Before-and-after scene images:
== == ==

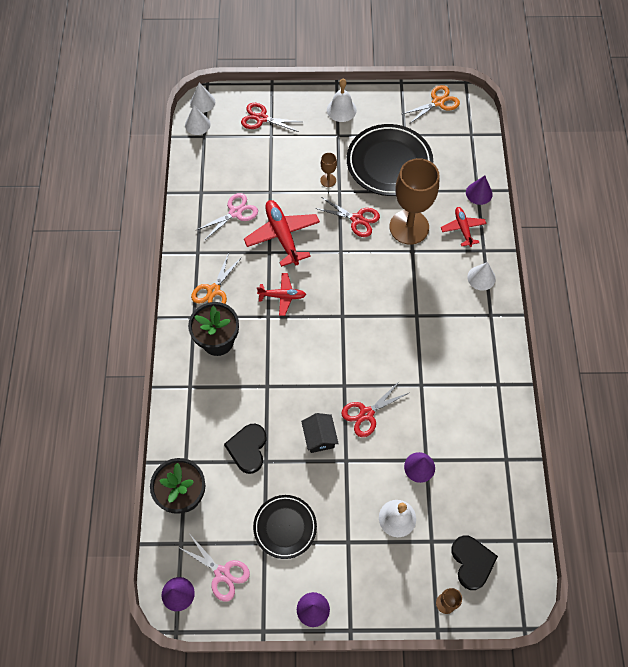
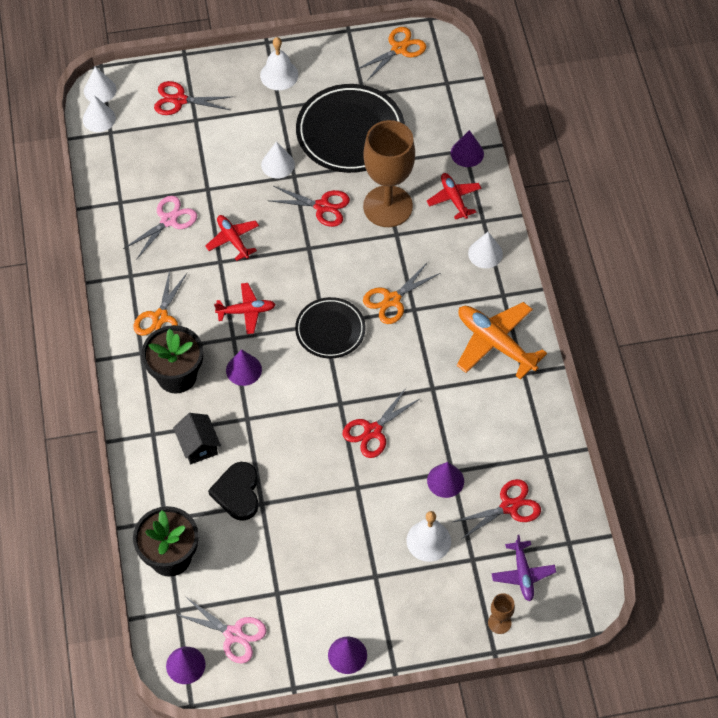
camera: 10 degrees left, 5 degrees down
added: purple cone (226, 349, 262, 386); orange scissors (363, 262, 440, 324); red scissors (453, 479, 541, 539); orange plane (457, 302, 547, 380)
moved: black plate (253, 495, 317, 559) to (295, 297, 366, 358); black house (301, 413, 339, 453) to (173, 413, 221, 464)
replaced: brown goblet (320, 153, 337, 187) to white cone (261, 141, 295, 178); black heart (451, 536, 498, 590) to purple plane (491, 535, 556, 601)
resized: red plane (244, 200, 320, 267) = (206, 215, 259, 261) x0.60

== == ==

• **What this task involves**
Aside from the pictures, copy all of the entries exactly.

• **Your solution**
camera: 10 degrees left, 5 degrees down
added: purple cone (226, 349, 262, 386); orange scissors (363, 262, 440, 324); red scissors (453, 479, 541, 539); orange plane (457, 302, 547, 380)
moved: black plate (253, 495, 317, 559) to (295, 297, 366, 358); black house (301, 413, 339, 453) to (173, 413, 221, 464)
replaced: brown goblet (320, 153, 337, 187) to white cone (261, 141, 295, 178); black heart (451, 536, 498, 590) to purple plane (491, 535, 556, 601)
resized: red plane (244, 200, 320, 267) = (206, 215, 259, 261) x0.60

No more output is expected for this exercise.